> _Exercise data_:
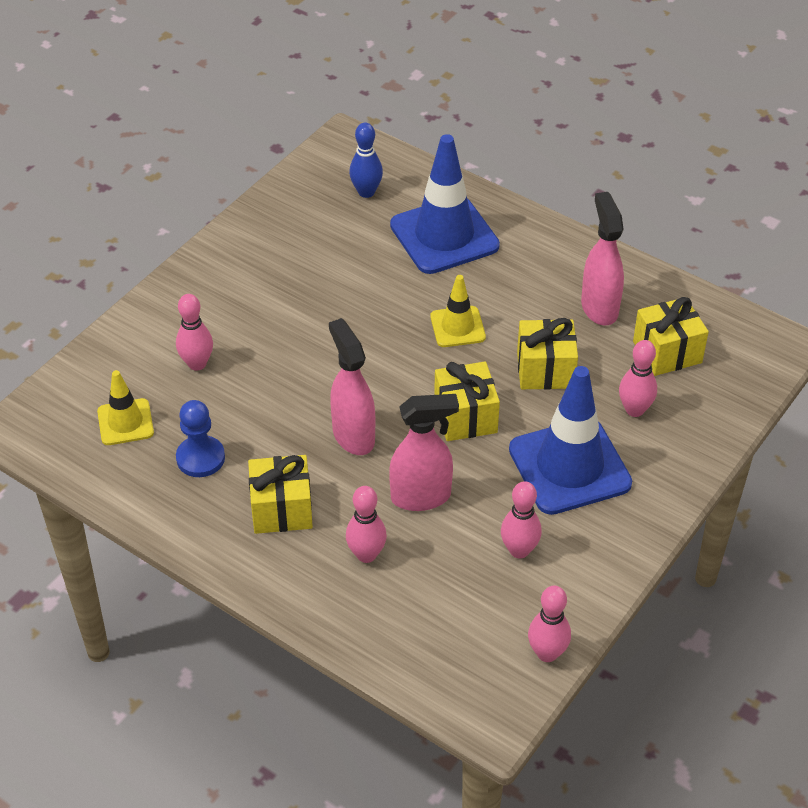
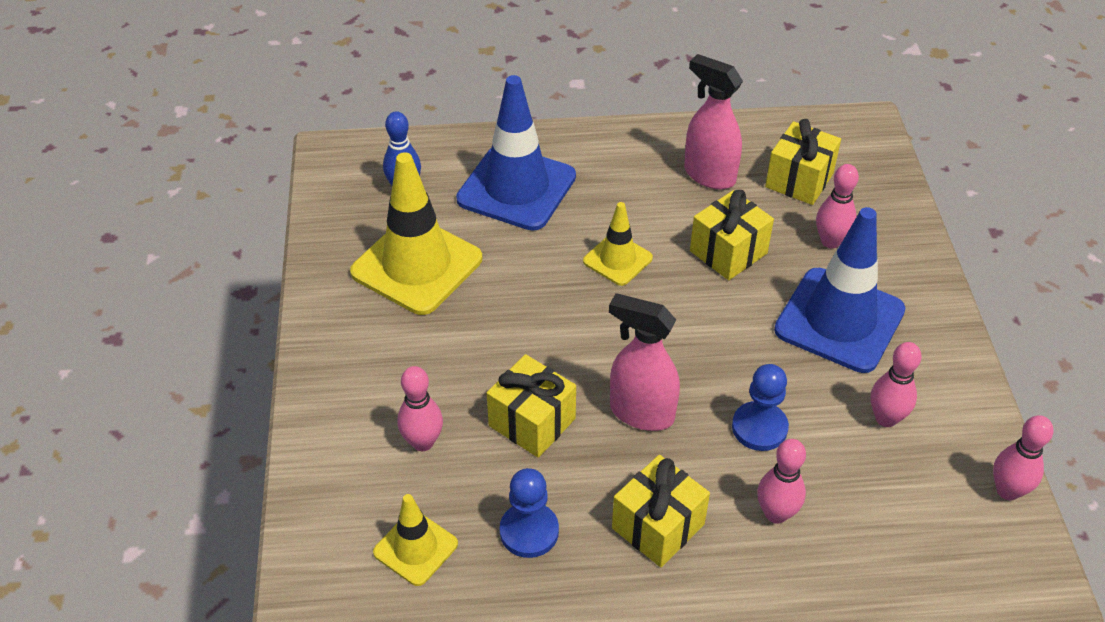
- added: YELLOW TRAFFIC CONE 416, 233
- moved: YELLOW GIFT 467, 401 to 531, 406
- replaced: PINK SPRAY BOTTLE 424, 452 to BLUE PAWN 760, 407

> _Assignment_:
Leaving out the pictures, output each line above exactly as it is.

> _Written answer_:
- added: YELLOW TRAFFIC CONE 416, 233
- moved: YELLOW GIFT 467, 401 to 531, 406
- replaced: PINK SPRAY BOTTLE 424, 452 to BLUE PAWN 760, 407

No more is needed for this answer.